= Activity =
Output all entries precisely and leave out the pictures.

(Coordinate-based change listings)
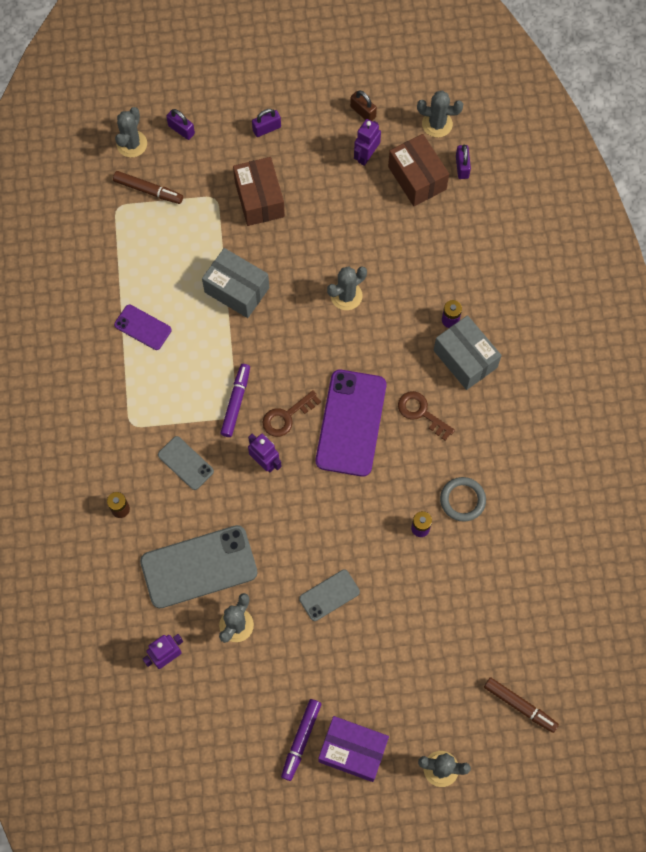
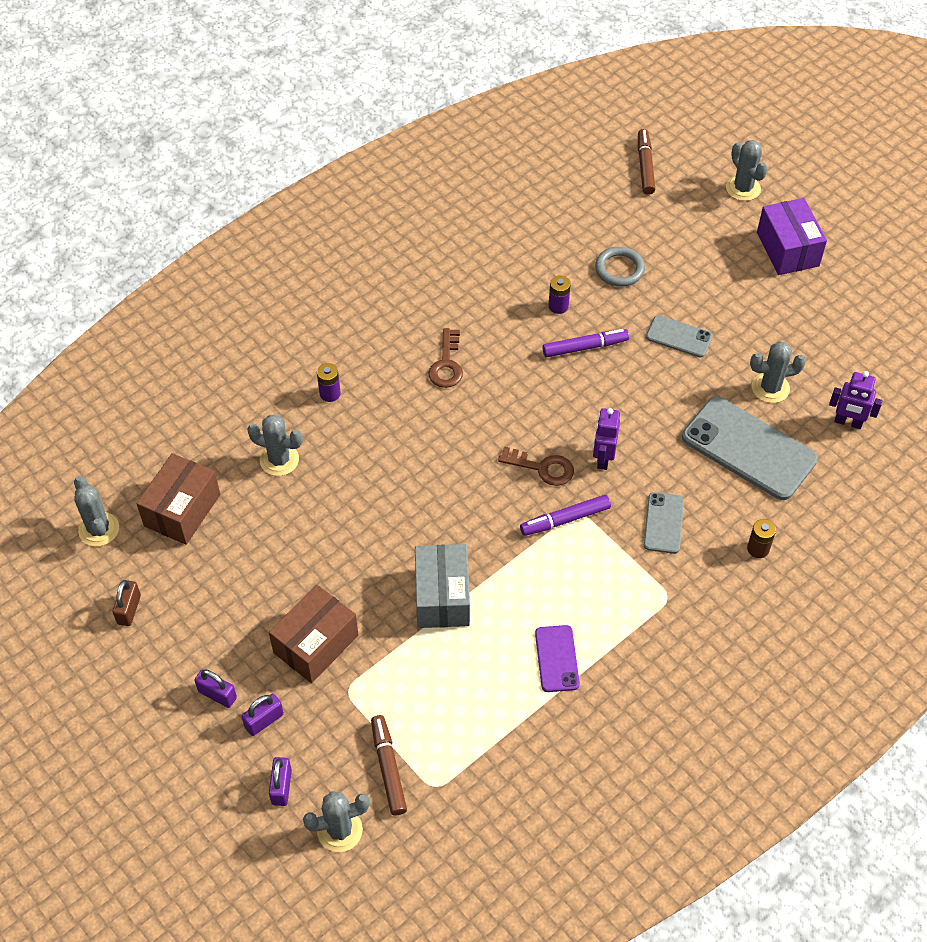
camera: 125 degrees left, 15 degrees down
purple marker [281,699,321,781] -> purple marker moved to [542,329,629,358]
purple phone [316,370,386,477] -> none
grey cactus [327,266,367,310] -> grey cactus moved to [247,414,303,476]
purple robot [354,119,381,166] -> none
grey box [433,315,502,390] -> none
grey ring [440,477,486,522] -> grey ring moved to [595,247,645,287]
purple padlock [456,145,471,179] -> purple padlock moved to [242,694,284,736]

= Written response =
camera: 125 degrees left, 15 degrees down
purple marker [281,699,321,781] -> purple marker moved to [542,329,629,358]
purple phone [316,370,386,477] -> none
grey cactus [327,266,367,310] -> grey cactus moved to [247,414,303,476]
purple robot [354,119,381,166] -> none
grey box [433,315,502,390] -> none
grey ring [440,477,486,522] -> grey ring moved to [595,247,645,287]
purple padlock [456,145,471,179] -> purple padlock moved to [242,694,284,736]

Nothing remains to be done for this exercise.